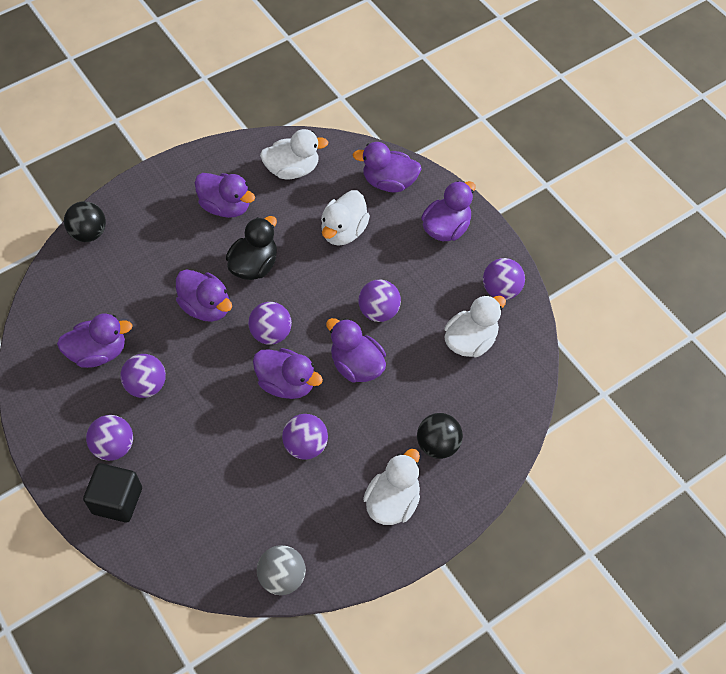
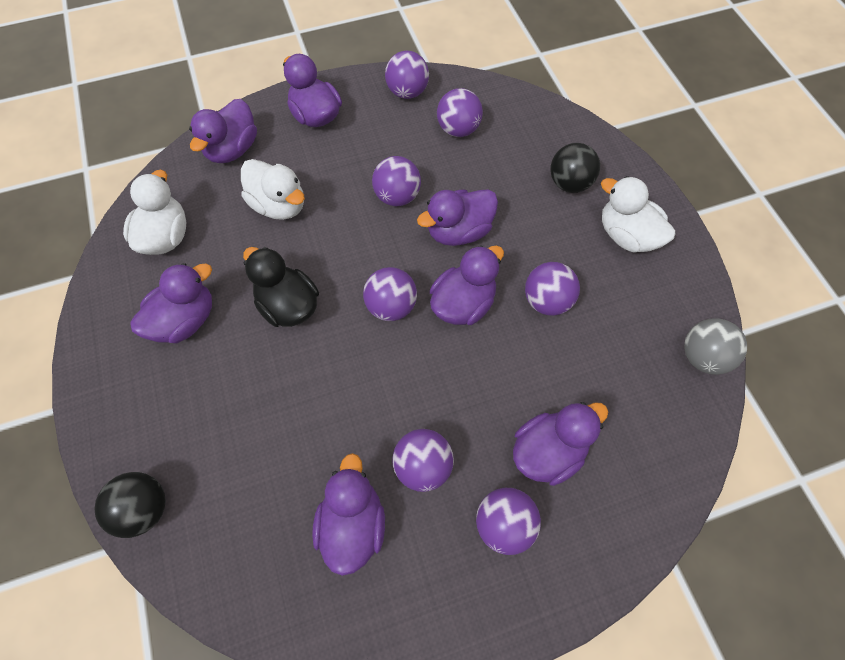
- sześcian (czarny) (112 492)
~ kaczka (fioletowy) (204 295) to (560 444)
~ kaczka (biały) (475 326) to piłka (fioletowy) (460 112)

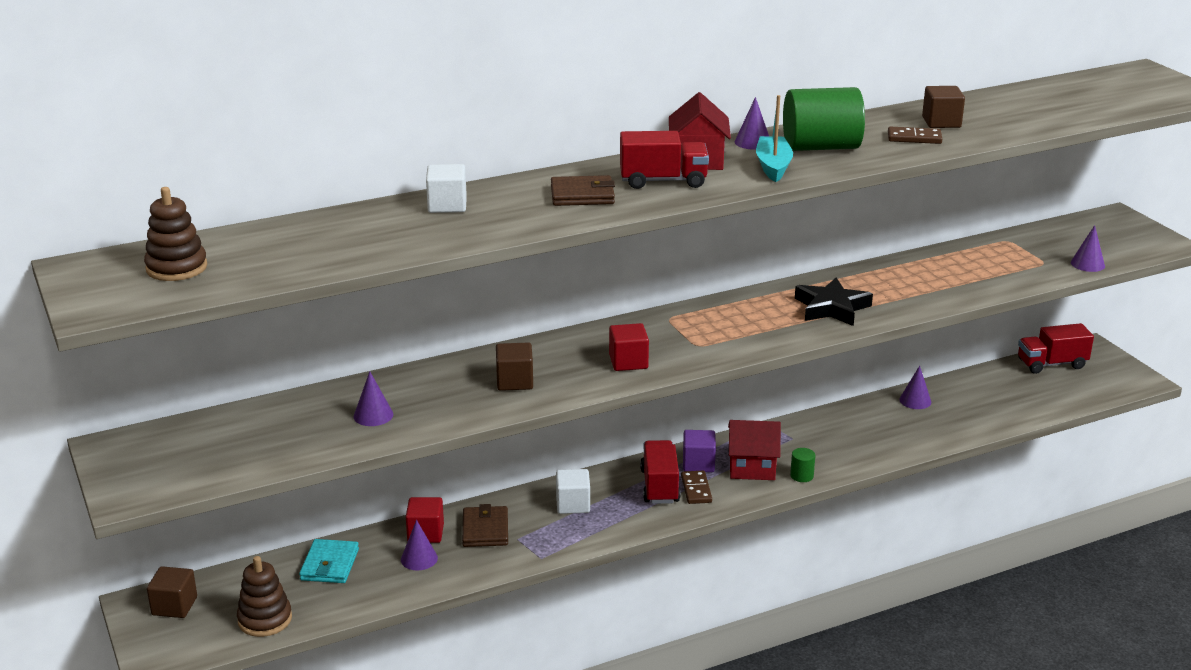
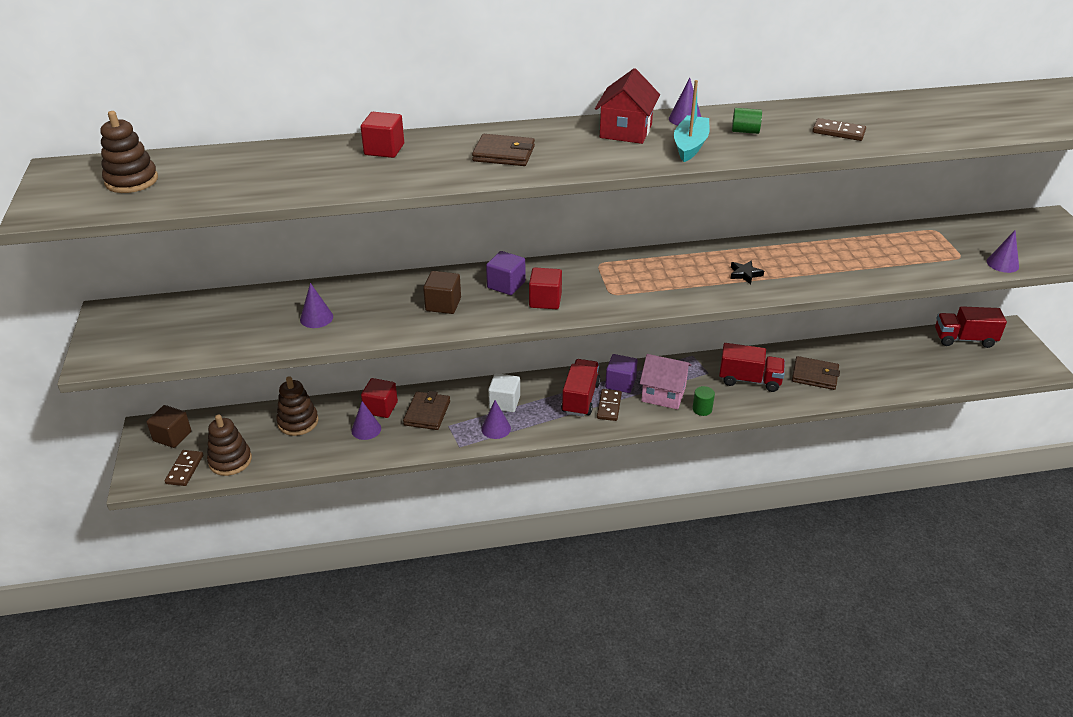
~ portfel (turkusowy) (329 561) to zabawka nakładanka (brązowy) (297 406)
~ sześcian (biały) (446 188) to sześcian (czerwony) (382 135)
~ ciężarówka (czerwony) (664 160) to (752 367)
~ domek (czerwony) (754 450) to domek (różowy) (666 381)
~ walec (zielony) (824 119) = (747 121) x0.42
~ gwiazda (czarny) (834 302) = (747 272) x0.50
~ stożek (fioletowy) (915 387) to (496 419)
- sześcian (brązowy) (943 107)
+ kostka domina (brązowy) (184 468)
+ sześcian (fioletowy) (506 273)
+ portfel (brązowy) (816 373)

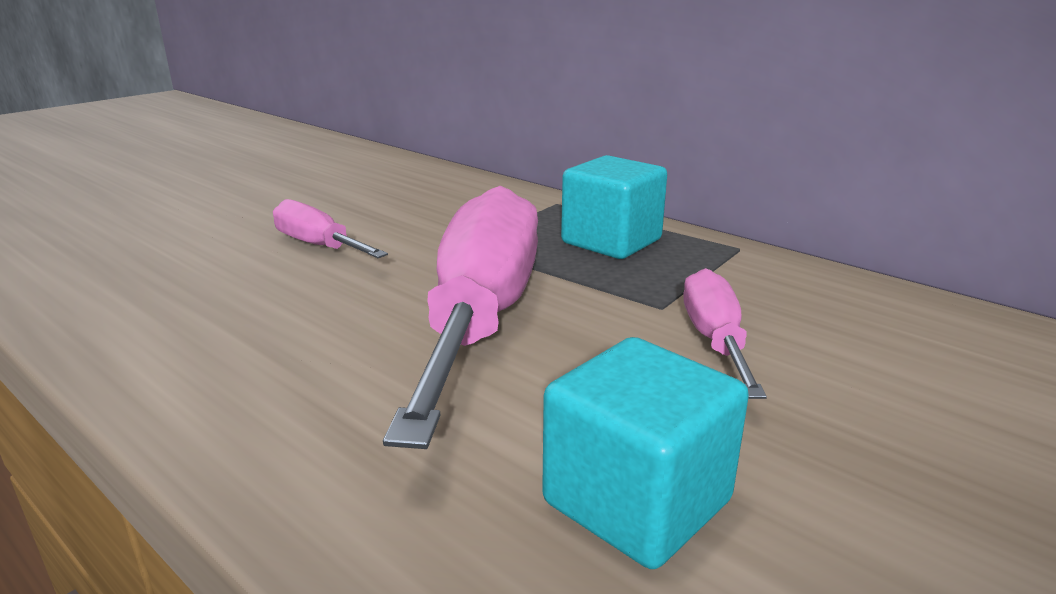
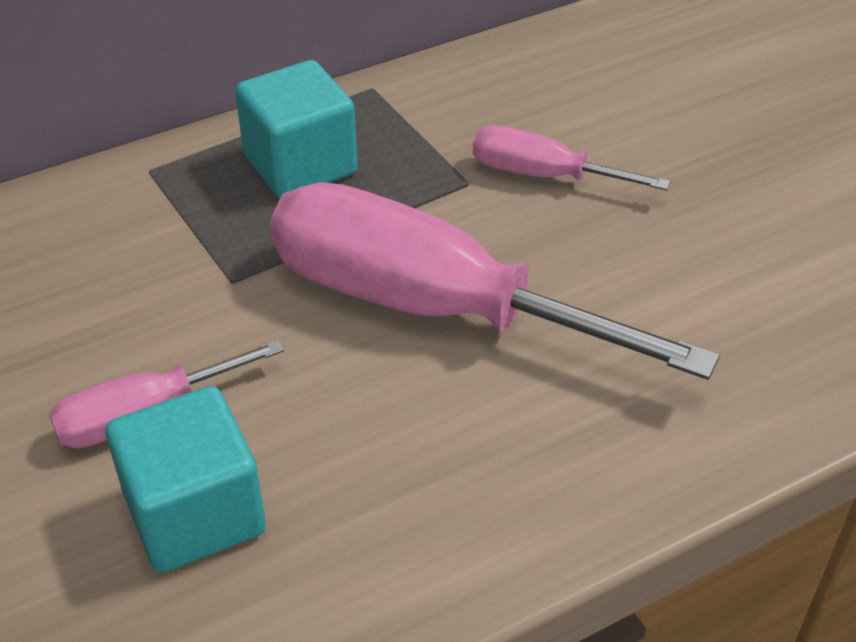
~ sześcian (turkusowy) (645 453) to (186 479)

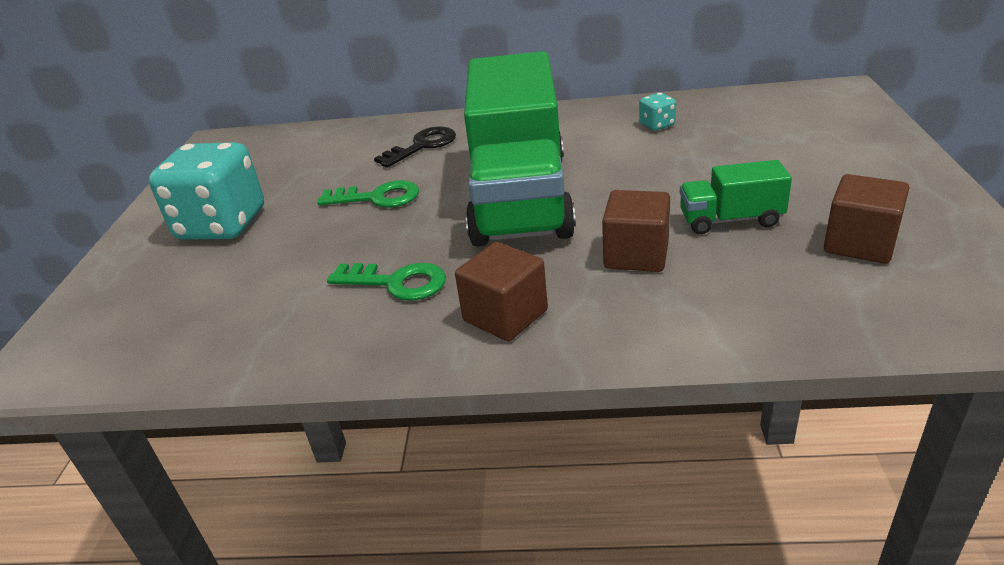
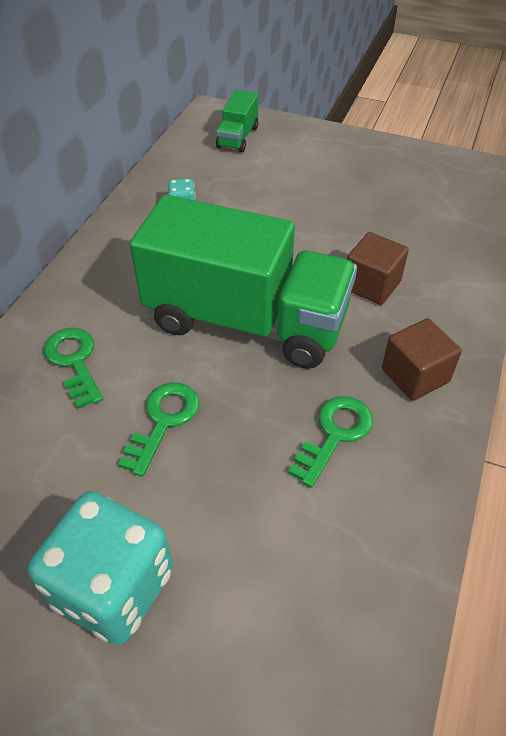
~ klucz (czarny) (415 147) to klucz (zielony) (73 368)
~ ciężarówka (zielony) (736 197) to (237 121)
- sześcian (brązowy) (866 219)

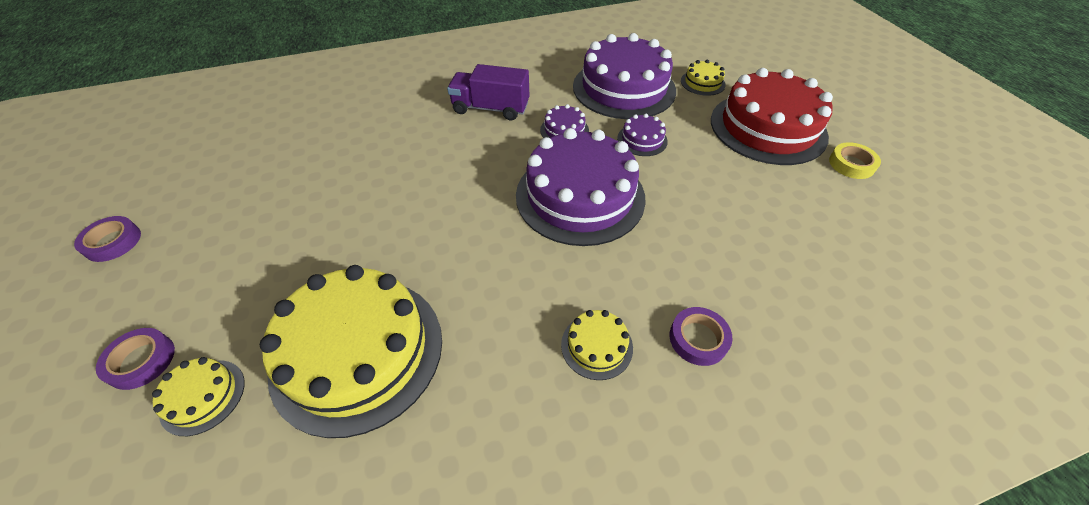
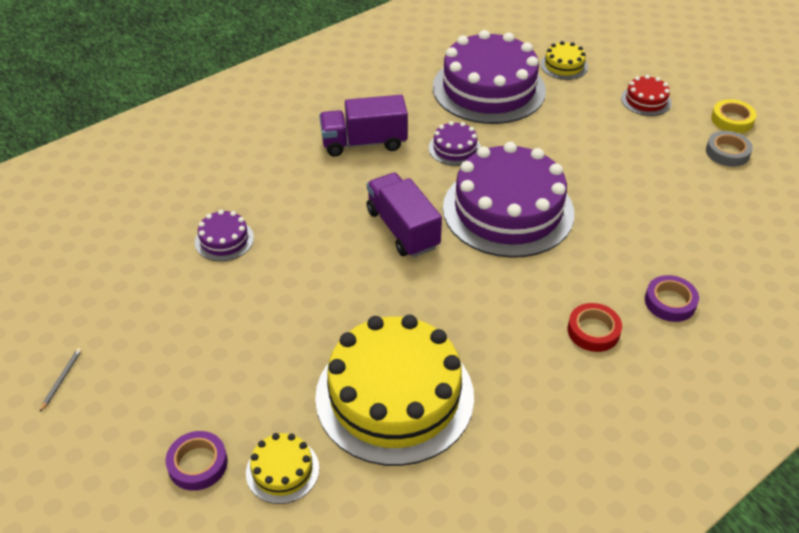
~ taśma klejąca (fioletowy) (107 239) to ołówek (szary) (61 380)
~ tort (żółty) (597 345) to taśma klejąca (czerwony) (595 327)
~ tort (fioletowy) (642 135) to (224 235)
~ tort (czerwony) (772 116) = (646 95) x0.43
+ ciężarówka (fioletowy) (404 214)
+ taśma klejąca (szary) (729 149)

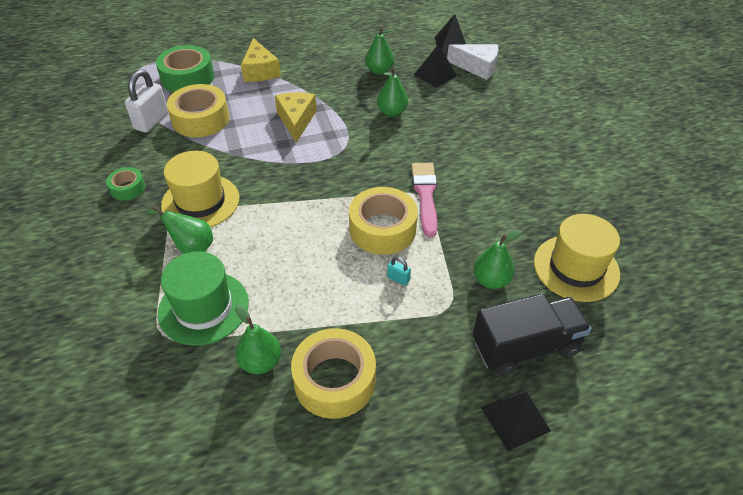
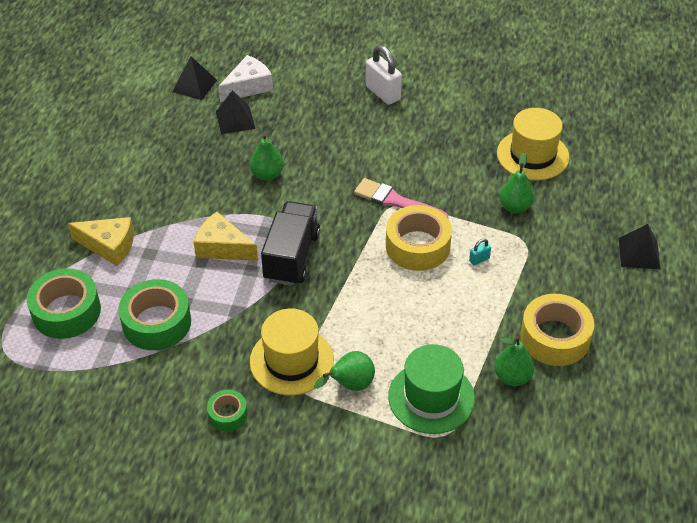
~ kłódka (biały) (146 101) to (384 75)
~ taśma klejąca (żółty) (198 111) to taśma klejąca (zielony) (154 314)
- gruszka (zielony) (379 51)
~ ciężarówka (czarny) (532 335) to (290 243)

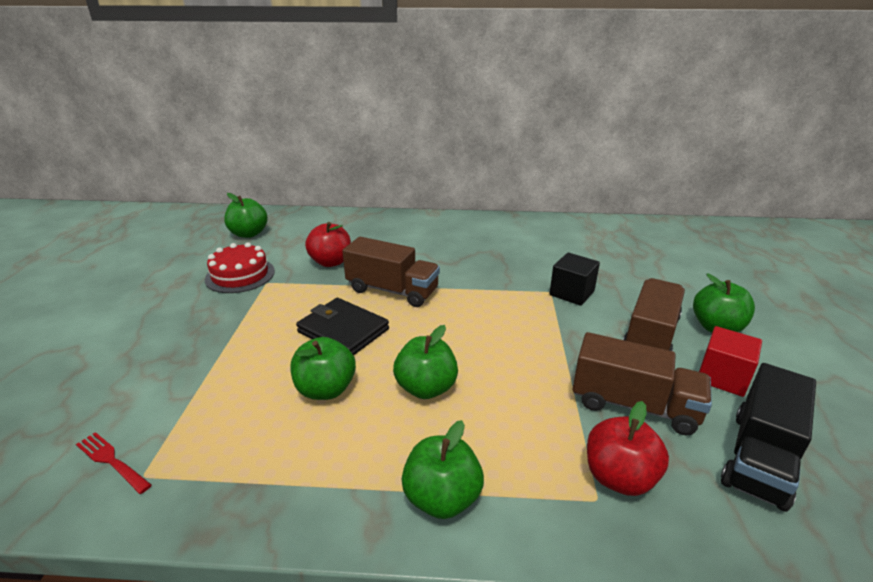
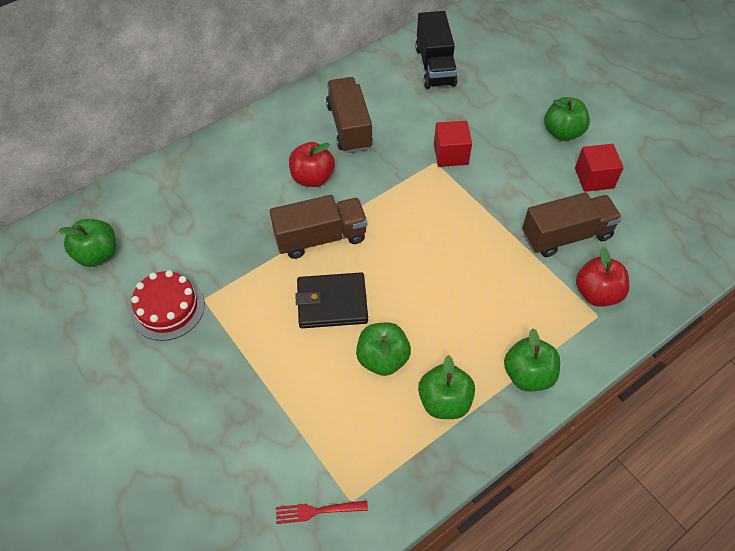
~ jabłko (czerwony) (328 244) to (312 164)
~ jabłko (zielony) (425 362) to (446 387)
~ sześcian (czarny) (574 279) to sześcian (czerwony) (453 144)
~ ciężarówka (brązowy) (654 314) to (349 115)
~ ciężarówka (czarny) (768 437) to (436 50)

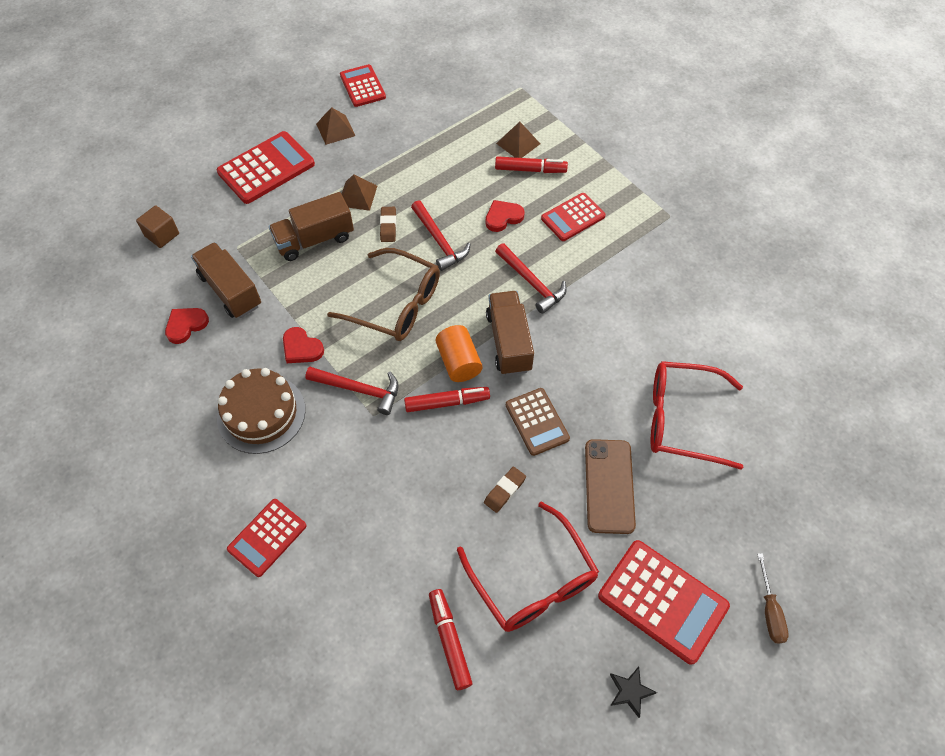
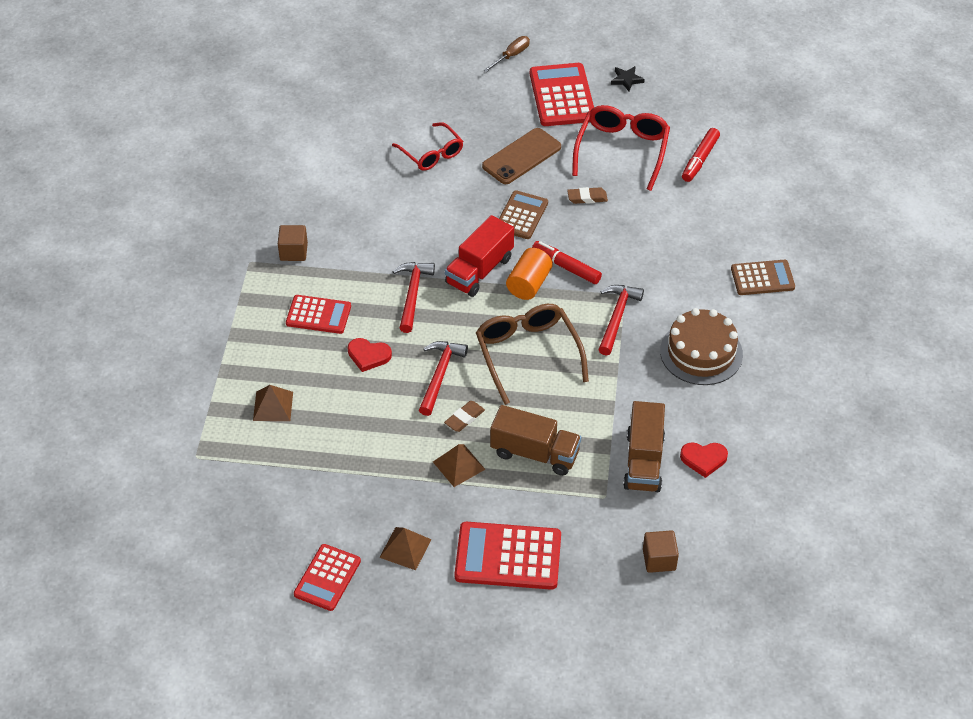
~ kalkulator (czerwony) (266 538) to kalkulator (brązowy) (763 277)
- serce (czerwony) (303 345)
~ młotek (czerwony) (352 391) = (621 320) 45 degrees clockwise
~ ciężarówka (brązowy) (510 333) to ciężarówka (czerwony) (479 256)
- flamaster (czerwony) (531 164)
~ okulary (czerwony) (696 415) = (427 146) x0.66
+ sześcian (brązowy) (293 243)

════════

A single number is needed: the count of lines in the records that include "sześcian".

8